──────── Data listing ────────

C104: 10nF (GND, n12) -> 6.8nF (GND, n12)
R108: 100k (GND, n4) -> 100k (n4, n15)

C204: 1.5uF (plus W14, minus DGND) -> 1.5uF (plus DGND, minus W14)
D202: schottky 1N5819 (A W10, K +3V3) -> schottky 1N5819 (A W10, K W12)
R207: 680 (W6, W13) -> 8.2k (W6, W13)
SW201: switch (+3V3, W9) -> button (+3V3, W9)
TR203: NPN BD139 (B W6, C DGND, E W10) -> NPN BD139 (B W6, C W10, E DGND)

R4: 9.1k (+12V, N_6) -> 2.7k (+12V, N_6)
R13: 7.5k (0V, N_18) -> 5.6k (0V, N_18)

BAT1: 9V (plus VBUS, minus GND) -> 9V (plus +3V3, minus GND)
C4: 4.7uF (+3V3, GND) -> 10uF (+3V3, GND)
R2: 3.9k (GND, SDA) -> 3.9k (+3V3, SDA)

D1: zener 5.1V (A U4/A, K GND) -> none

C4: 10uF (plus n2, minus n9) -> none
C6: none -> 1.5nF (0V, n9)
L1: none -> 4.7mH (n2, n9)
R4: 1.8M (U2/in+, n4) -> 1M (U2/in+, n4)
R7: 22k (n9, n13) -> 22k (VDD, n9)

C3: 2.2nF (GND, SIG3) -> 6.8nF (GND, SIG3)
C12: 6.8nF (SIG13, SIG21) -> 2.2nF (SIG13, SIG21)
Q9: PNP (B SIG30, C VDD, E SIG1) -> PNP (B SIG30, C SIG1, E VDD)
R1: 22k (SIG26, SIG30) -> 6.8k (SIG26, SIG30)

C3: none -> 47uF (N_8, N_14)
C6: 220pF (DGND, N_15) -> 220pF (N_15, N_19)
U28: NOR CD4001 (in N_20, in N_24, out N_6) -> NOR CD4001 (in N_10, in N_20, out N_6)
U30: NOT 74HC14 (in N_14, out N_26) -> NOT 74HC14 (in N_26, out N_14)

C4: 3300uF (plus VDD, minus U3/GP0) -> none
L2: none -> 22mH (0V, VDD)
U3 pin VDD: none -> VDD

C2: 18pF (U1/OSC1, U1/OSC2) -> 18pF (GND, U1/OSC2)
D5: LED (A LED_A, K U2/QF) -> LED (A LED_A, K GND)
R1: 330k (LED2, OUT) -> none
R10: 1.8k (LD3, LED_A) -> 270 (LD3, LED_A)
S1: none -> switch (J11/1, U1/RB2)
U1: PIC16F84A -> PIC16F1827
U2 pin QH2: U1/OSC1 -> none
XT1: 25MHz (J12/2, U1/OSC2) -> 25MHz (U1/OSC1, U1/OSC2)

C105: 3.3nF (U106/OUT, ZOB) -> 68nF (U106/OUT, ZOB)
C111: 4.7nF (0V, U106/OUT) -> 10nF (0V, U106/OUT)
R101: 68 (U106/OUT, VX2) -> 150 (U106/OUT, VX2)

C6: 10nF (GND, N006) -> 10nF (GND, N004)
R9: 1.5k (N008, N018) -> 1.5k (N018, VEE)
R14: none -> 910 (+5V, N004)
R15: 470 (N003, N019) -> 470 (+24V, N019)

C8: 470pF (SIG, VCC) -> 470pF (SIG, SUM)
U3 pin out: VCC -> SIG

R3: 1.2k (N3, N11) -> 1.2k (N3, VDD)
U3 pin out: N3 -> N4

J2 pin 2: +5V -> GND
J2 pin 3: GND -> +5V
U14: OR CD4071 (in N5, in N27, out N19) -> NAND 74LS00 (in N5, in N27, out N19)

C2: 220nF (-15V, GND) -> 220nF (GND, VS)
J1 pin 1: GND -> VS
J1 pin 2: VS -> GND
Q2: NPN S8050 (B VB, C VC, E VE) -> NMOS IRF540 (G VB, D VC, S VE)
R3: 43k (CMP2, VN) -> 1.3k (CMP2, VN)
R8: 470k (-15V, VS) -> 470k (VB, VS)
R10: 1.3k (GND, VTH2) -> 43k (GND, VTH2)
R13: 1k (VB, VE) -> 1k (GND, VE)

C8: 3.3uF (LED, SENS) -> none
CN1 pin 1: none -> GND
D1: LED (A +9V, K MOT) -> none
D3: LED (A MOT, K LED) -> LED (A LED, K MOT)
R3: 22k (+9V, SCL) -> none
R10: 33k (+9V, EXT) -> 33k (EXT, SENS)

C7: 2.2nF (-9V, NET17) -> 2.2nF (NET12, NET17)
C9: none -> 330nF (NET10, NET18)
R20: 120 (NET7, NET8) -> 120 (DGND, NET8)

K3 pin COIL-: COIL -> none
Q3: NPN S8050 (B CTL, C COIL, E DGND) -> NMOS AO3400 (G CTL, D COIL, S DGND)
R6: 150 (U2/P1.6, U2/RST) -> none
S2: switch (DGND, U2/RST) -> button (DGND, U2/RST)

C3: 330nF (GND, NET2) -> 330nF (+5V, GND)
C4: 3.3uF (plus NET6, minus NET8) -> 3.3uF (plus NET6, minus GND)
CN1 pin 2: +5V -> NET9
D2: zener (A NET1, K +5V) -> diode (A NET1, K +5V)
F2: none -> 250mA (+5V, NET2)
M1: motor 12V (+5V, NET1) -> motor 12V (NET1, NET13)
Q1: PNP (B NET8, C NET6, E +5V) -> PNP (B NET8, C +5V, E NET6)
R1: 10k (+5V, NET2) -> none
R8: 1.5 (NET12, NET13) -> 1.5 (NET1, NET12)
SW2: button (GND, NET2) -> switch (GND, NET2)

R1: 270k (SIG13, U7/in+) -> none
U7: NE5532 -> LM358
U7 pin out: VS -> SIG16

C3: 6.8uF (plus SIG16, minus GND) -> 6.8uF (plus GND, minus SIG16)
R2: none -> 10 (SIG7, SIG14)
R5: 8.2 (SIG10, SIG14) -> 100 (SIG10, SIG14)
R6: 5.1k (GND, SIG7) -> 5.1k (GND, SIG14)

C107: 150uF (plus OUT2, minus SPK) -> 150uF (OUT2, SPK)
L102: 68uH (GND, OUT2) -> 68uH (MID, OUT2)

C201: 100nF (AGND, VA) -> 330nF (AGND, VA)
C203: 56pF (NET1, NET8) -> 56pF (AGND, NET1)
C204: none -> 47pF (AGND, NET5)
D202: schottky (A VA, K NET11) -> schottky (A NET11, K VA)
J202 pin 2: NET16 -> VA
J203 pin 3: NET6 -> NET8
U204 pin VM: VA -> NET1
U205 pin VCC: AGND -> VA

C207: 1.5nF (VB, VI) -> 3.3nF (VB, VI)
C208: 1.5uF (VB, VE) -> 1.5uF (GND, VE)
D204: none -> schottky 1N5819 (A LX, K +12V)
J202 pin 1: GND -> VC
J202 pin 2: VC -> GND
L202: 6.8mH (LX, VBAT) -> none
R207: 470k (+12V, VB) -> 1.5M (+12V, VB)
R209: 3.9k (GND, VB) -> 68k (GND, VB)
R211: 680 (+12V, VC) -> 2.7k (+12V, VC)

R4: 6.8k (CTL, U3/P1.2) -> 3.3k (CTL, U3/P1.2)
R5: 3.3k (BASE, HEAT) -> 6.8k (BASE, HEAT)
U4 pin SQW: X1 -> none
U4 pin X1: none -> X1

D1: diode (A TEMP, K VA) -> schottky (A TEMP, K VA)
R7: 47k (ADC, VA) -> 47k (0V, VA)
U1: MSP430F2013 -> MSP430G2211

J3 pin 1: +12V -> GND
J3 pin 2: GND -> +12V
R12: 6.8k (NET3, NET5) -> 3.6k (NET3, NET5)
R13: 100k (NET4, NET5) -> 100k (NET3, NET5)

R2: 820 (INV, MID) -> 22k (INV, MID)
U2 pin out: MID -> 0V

────────

Reproduce, line for line, the material, starting at its first line, and end once the line holding "R4: 9.1k (+12V, N_6) -> 2.7k (+12V, N_6)" has been output.

C104: 10nF (GND, n12) -> 6.8nF (GND, n12)
R108: 100k (GND, n4) -> 100k (n4, n15)

C204: 1.5uF (plus W14, minus DGND) -> 1.5uF (plus DGND, minus W14)
D202: schottky 1N5819 (A W10, K +3V3) -> schottky 1N5819 (A W10, K W12)
R207: 680 (W6, W13) -> 8.2k (W6, W13)
SW201: switch (+3V3, W9) -> button (+3V3, W9)
TR203: NPN BD139 (B W6, C DGND, E W10) -> NPN BD139 (B W6, C W10, E DGND)

R4: 9.1k (+12V, N_6) -> 2.7k (+12V, N_6)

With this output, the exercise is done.